● Information shown
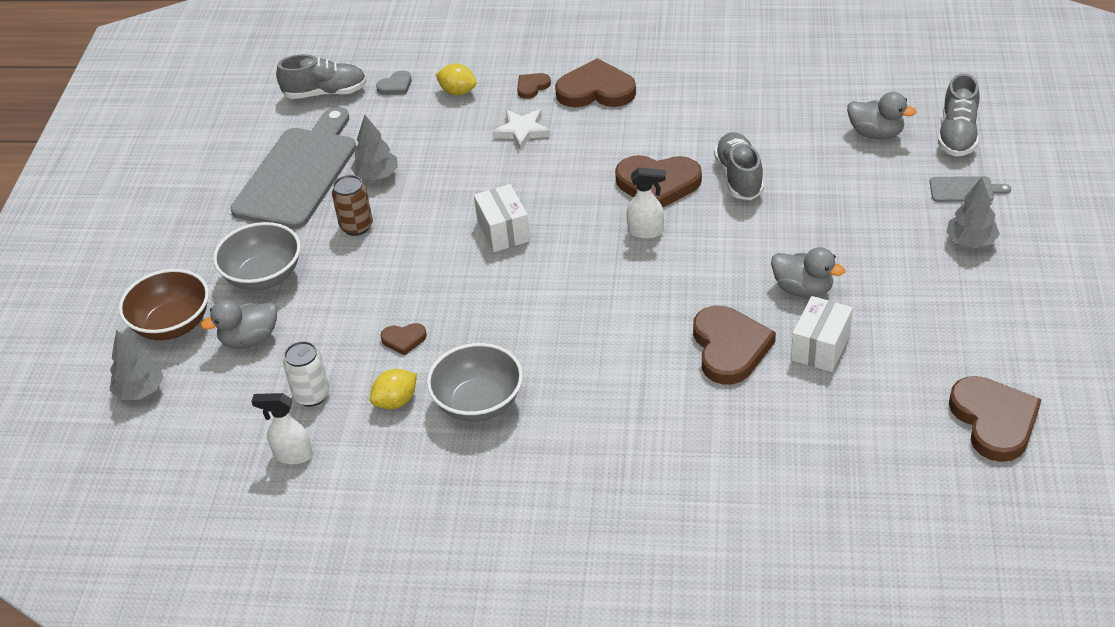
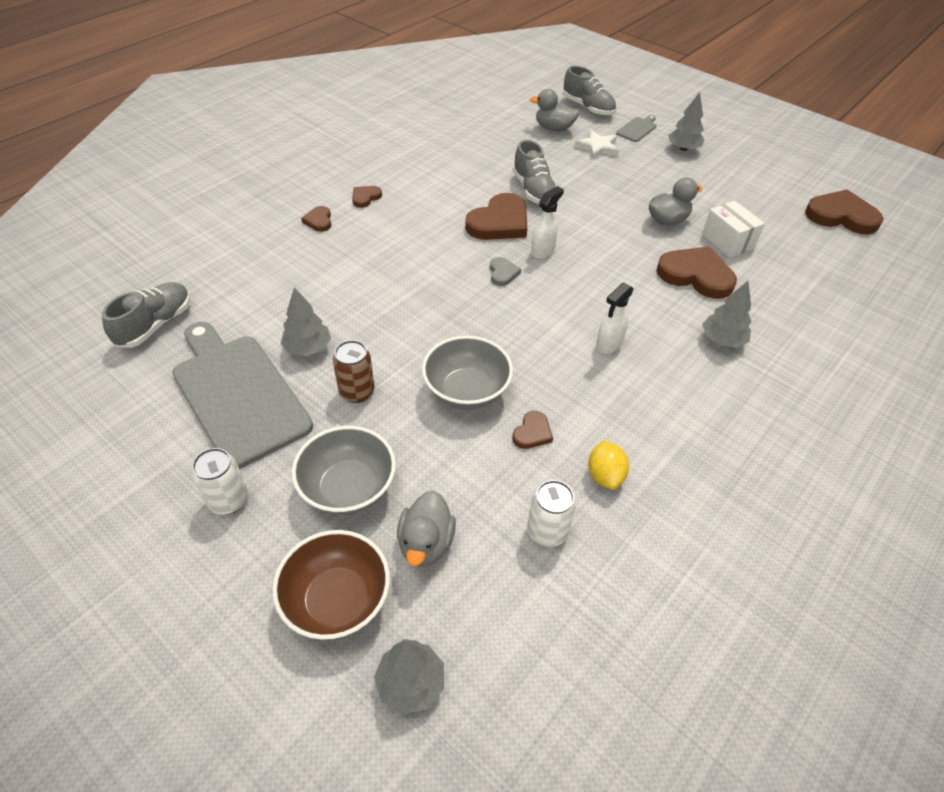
camera: 60 degrees left, 5 degrees up
white spray bottle [251,393,313,464] -> white spray bottle moved to [596,283,634,354]
grey heart [376,70,412,95] -> grey heart moved to [490,257,521,286]
grey bowl [427,343,523,422] -> grey bowl moved to [422,336,513,410]
yellow lemon [436,63,477,95] -> none
white box [474,184,530,252] -> none
white star [492,109,551,151] -> white star moved to [575,130,619,160]
brown heart [555,58,636,107] -> brown heart [352,186,382,208], size x0.48
grey shoe [714,132,764,200] -> grey shoe turned 135 degrees counterclockwise [513,140,556,204]
grey duck [847,92,917,139] -> grey duck turned 135 degrees counterclockwise [530,89,579,132]
none -> white can [192,448,248,515]
none -> grey tree [702,281,751,348]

● Assignment
Everything from the line with "grey bowl [427,343,523,422]" through the final line of the entries above must be duplicated exactly; both ends belong, and no other line does.

● Result of this exercise
grey bowl [427,343,523,422] -> grey bowl moved to [422,336,513,410]
yellow lemon [436,63,477,95] -> none
white box [474,184,530,252] -> none
white star [492,109,551,151] -> white star moved to [575,130,619,160]
brown heart [555,58,636,107] -> brown heart [352,186,382,208], size x0.48
grey shoe [714,132,764,200] -> grey shoe turned 135 degrees counterclockwise [513,140,556,204]
grey duck [847,92,917,139] -> grey duck turned 135 degrees counterclockwise [530,89,579,132]
none -> white can [192,448,248,515]
none -> grey tree [702,281,751,348]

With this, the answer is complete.